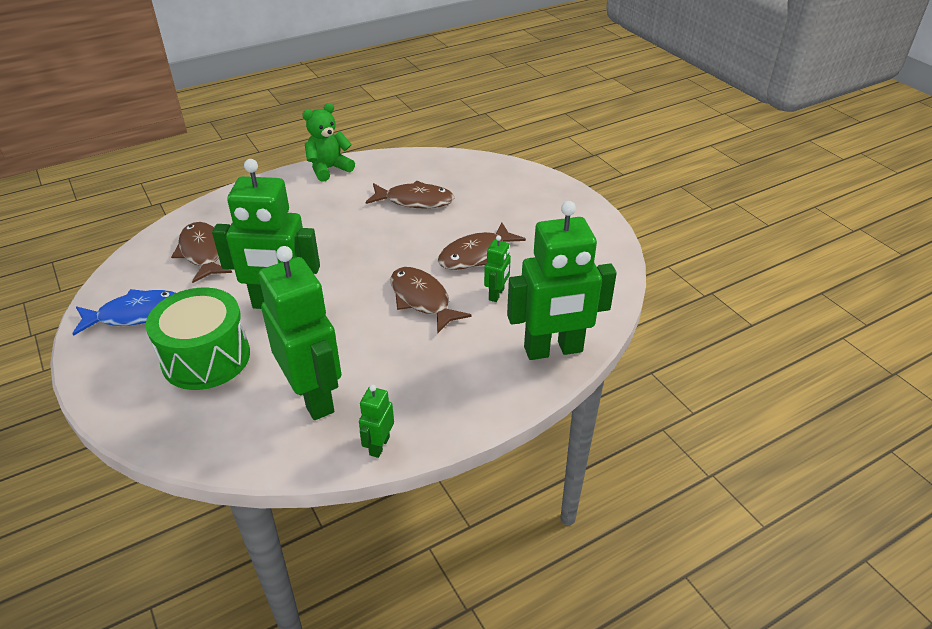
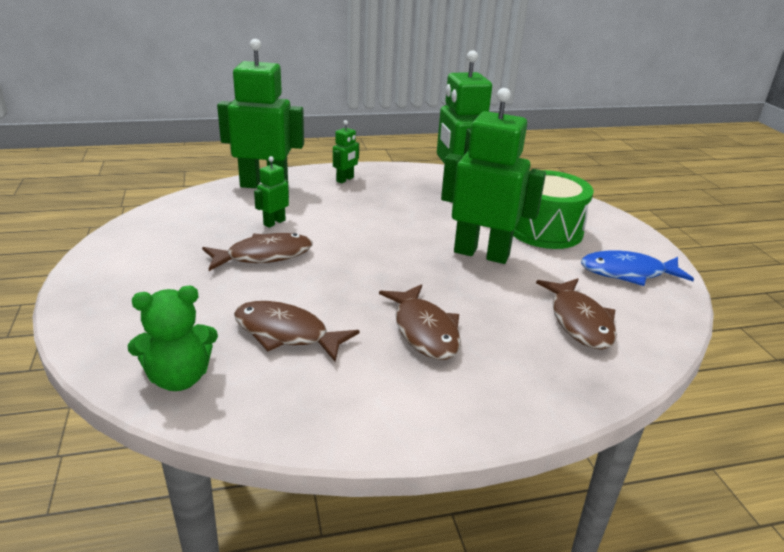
camera: 165 degrees left, 10 degrees down
(329, 169) = (394, 429): green teddy bear -> green teddy bear (179, 378)
(379, 446) = (416, 171): green robot -> green robot (345, 179)
(422, 299) = (345, 232): brown fish -> brown fish (424, 331)

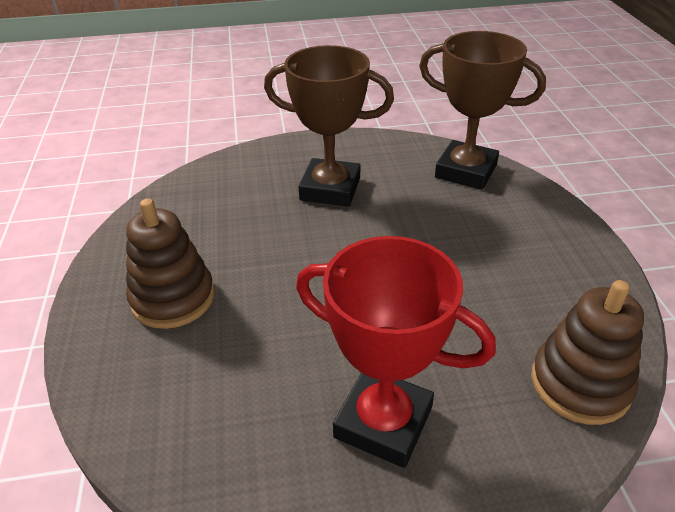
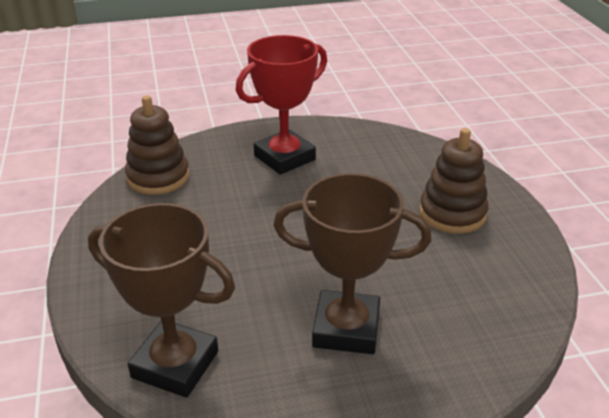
camera: 175 degrees right, 5 degrees down
(383, 422) = (284, 157): red trophy -> red trophy turned 60 degrees counterclockwise

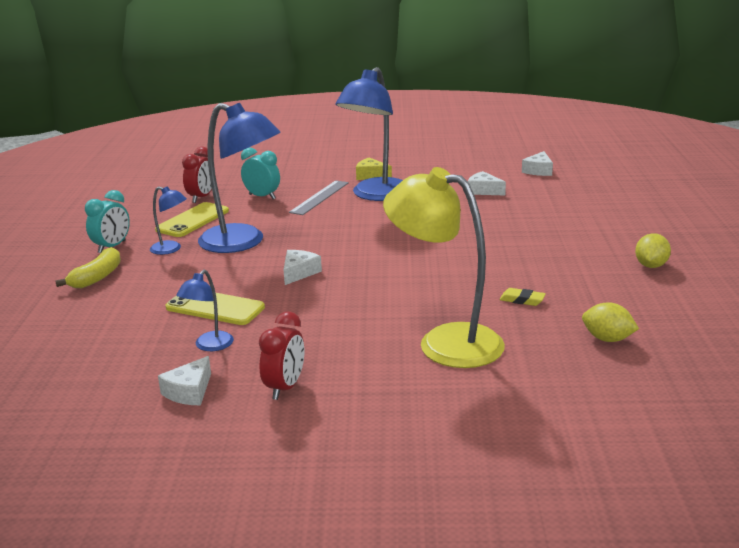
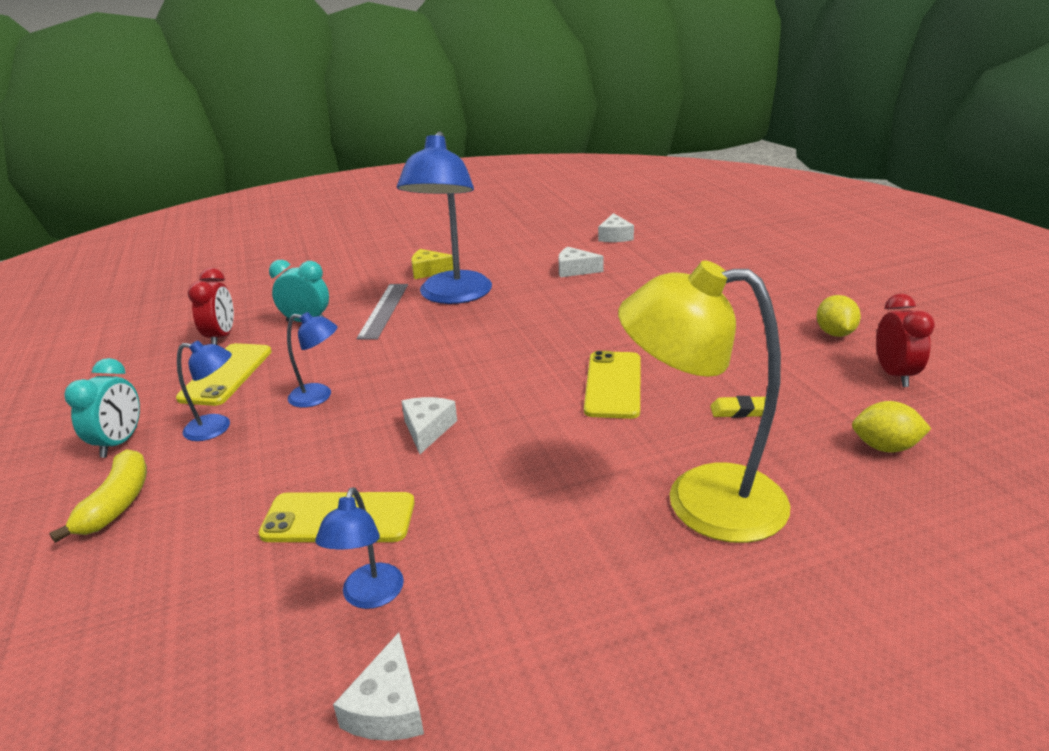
camera: 20 degrees left, 5 degrees up
(242, 242) = (319, 396): blue lamp -> blue lamp, size x0.47
(285, 388) = (539, 651): red clock -> red clock (894, 375)
(445, 269) = (613, 385): none -> yellow phone

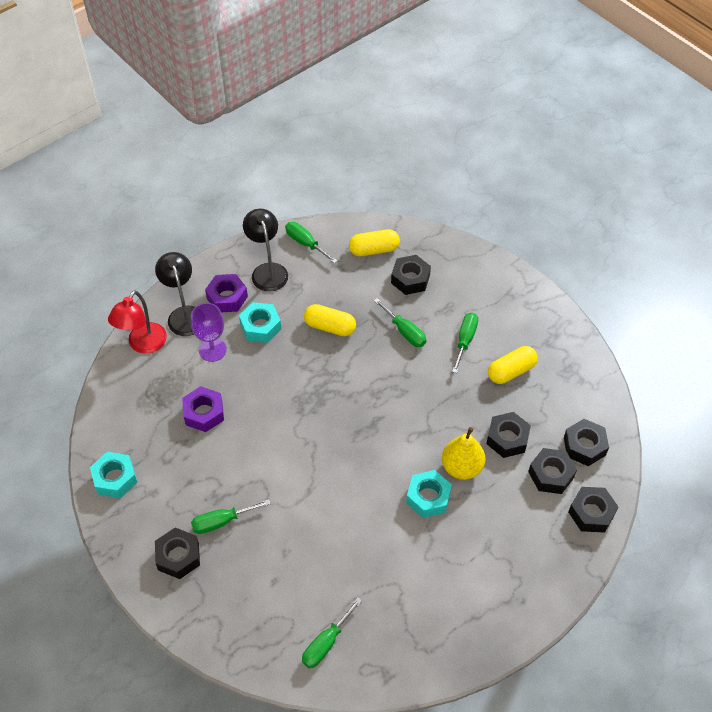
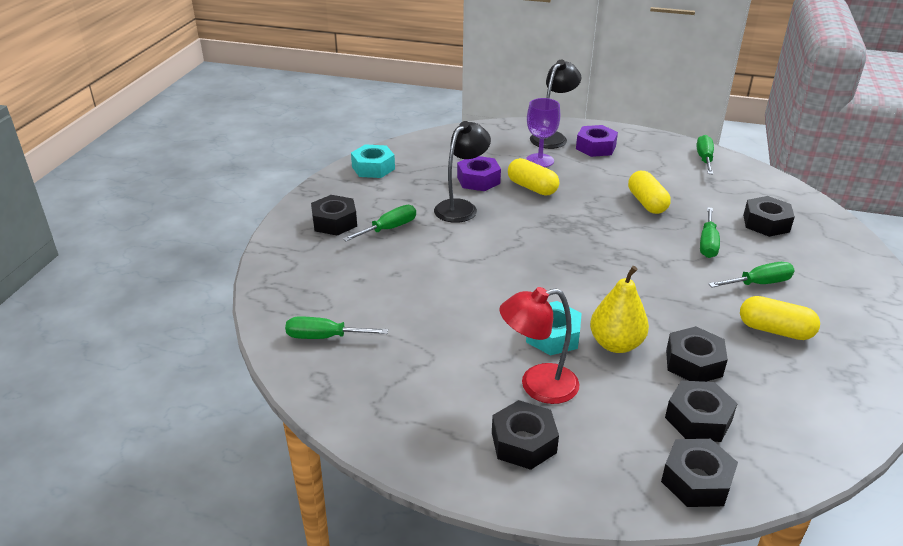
camera: 55 degrees right, 20 degrees down
(143, 345) = (501, 133): red lamp -> red lamp (537, 386)
(221, 521) = (389, 229): green screwdriver -> green screwdriver turned 105 degrees clockwise
(260, 326) = (593, 171): turquoise nut -> none
(267, 271) = (649, 153): black lamp -> black lamp (461, 207)
(374, 250) = (759, 192): yellow capsule -> yellow capsule (532, 187)
(584, 446) = (773, 432): black nut -> black nut (523, 442)

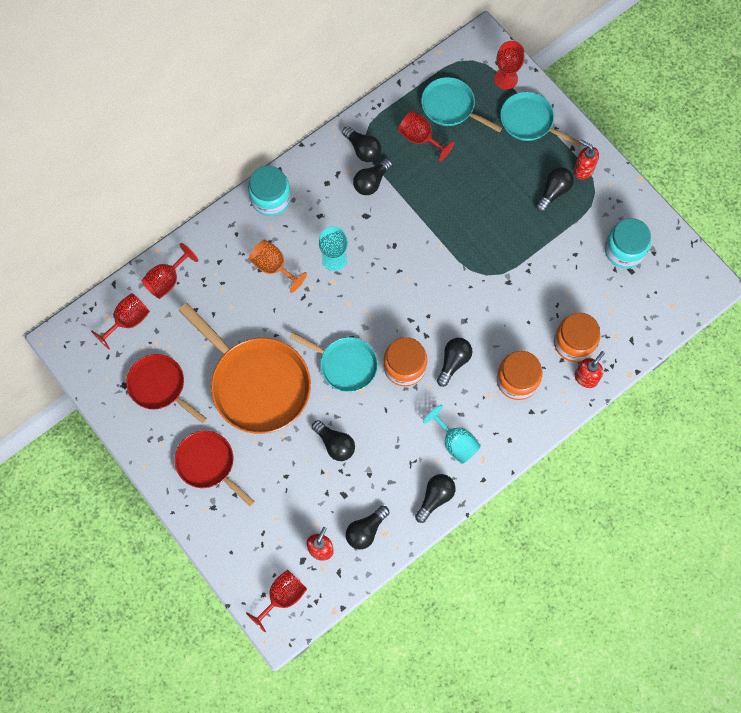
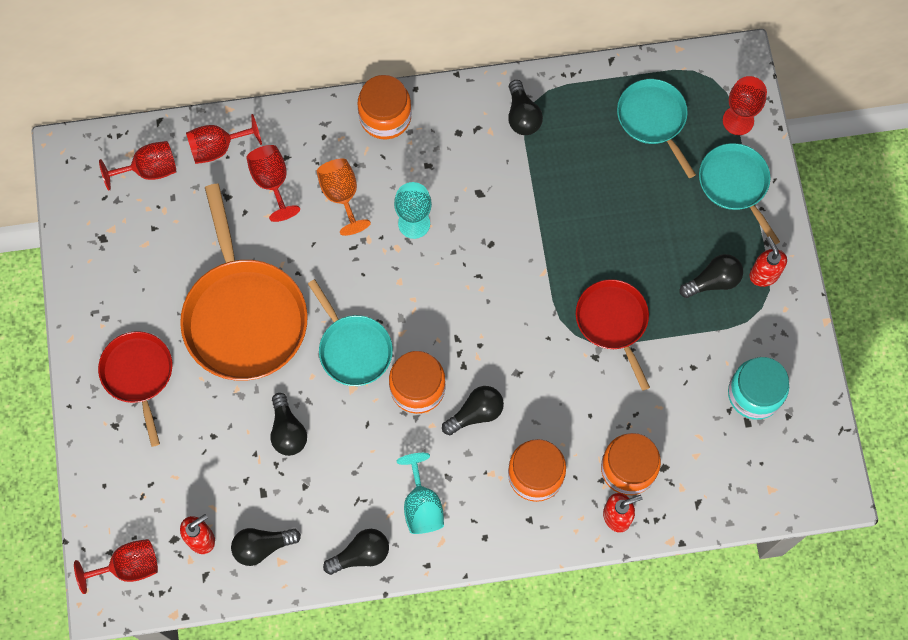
camera: 30 degrees right, 0 degrees up
(160, 386) = (139, 260): red pan -> red pan (613, 322)
(270, 198) = (385, 117): turquoise jar -> orange jar
(371, 182) = (509, 158): black light bulb -> none
(420, 138) = (595, 137): red goblet -> red goblet (272, 182)

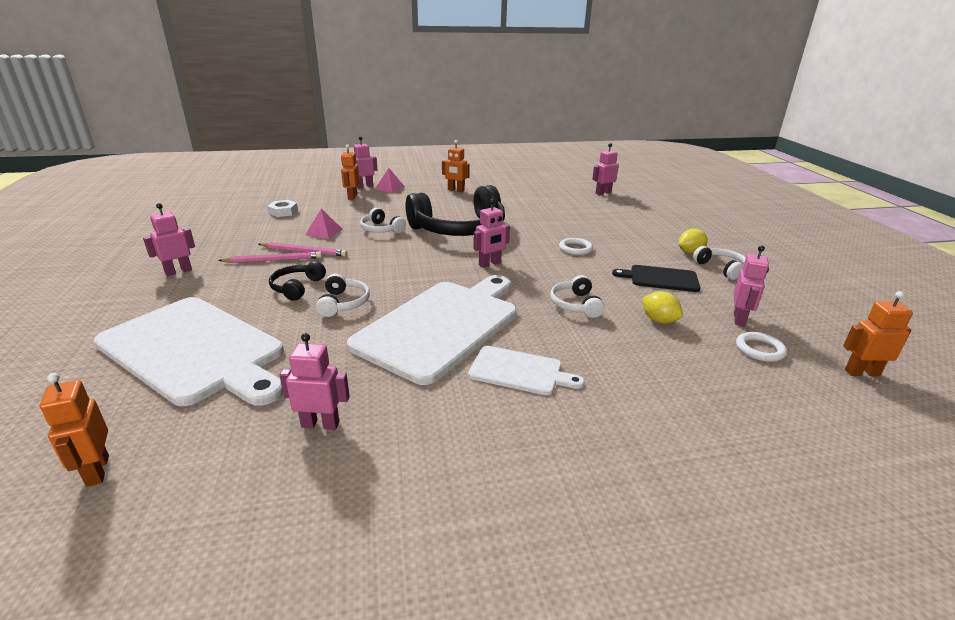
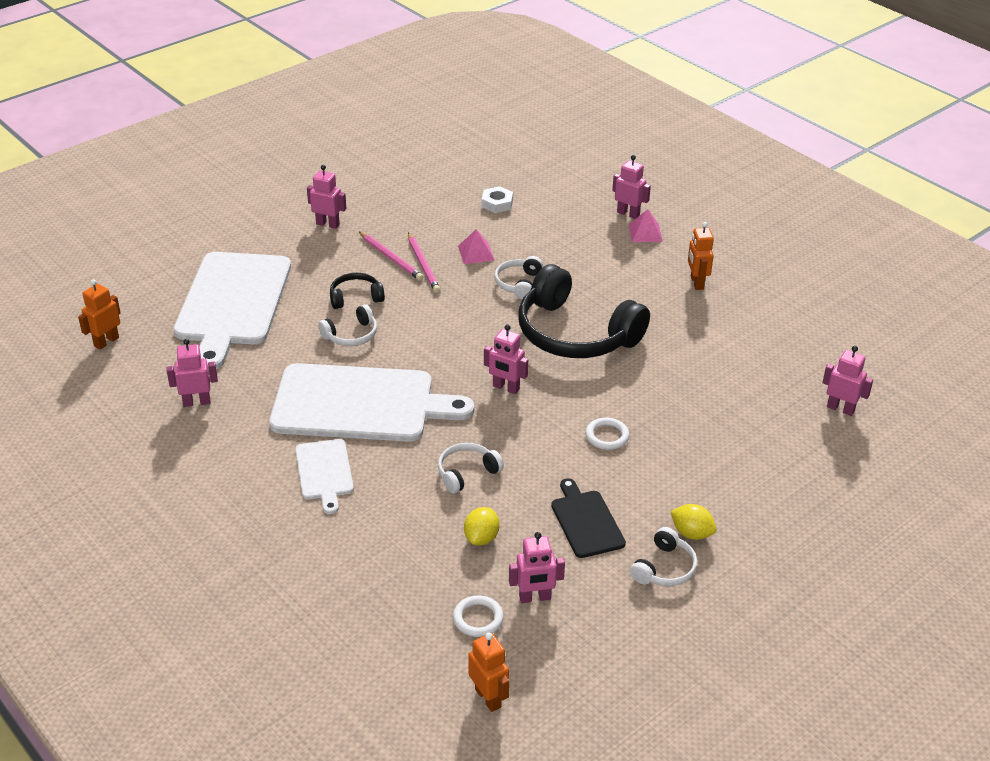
camera: 60 degrees right, 10 degrees up
(320, 424) = (196, 402): pink robot -> pink robot turned 75 degrees counterclockwise
(352, 197) = (586, 222): orange robot -> none

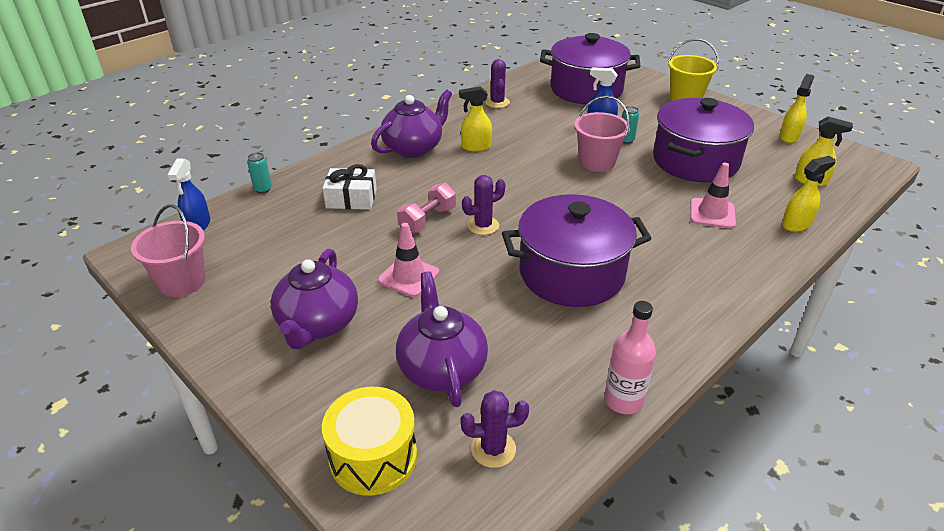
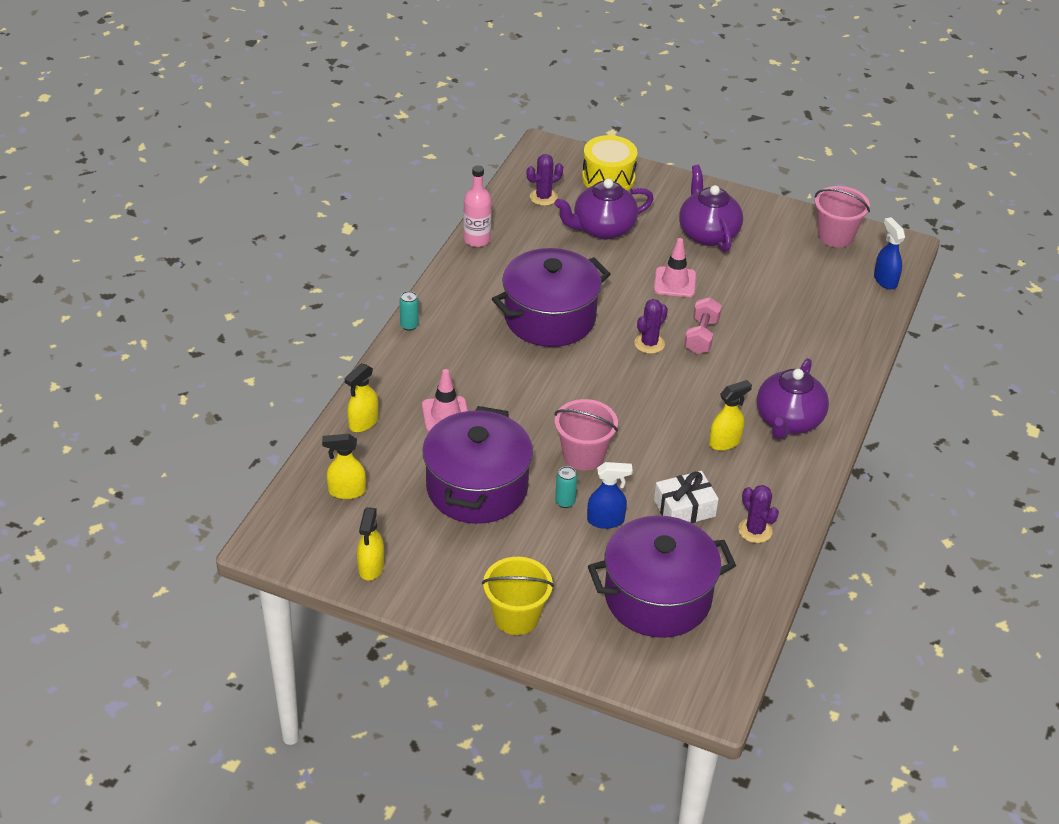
camera: 155 degrees right, 5 degrees up
(263, 189) = (877, 328): turquoise can -> turquoise can (409, 325)
(351, 198) = (788, 340): white gift -> white gift (684, 508)
(441, 368) = (603, 229): purple teapot -> purple teapot turned 105 degrees clockwise

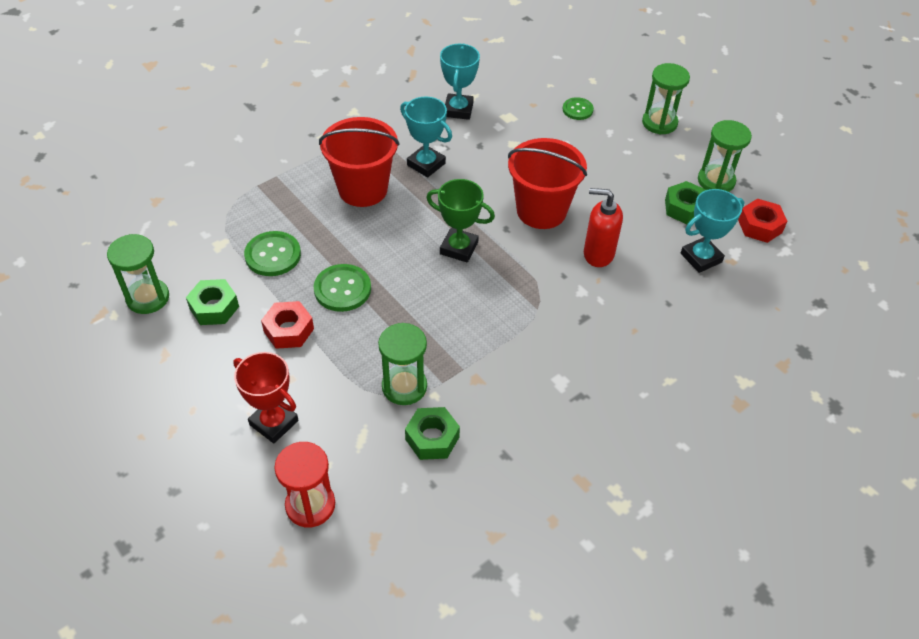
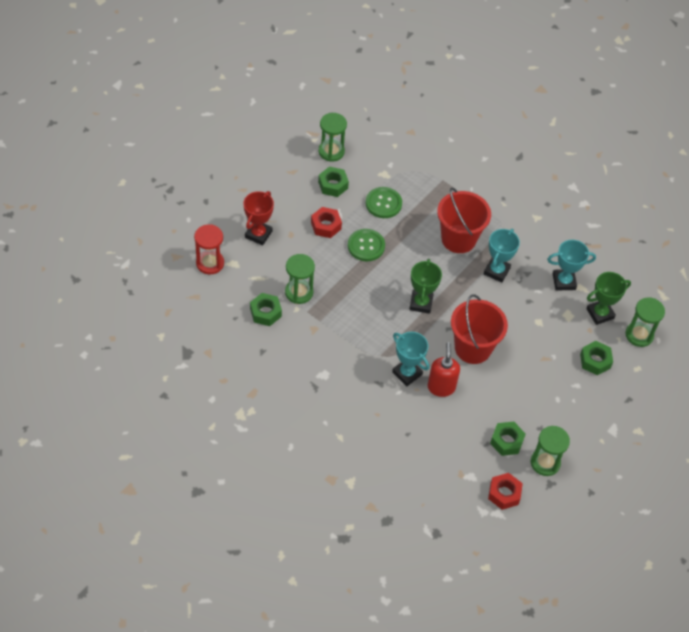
camera: 75 degrees right, 5 degrees up
(511, 91) = (600, 313): none -> green trophy
(577, 110) = (595, 361): green button -> green nut
(659, 123) = (601, 420): green hourglass -> green hourglass (639, 335)
(701, 258) = (458, 453): turquoise trophy -> turquoise trophy (407, 373)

* * *

> [HOW TO COMPLETE THIS TASK]:
The lines wanted are those from the start of the material above through the line with "(422, 299) = (345, 232): brown", both included; print them exactly and skip any picture.

> [YOUR RESPONSE]:
camera: 165 degrees left, 10 degrees down
(329, 169) = (394, 429): green teddy bear -> green teddy bear (179, 378)
(379, 446) = (416, 171): green robot -> green robot (345, 179)
(422, 299) = (345, 232): brown fish -> brown fish (424, 331)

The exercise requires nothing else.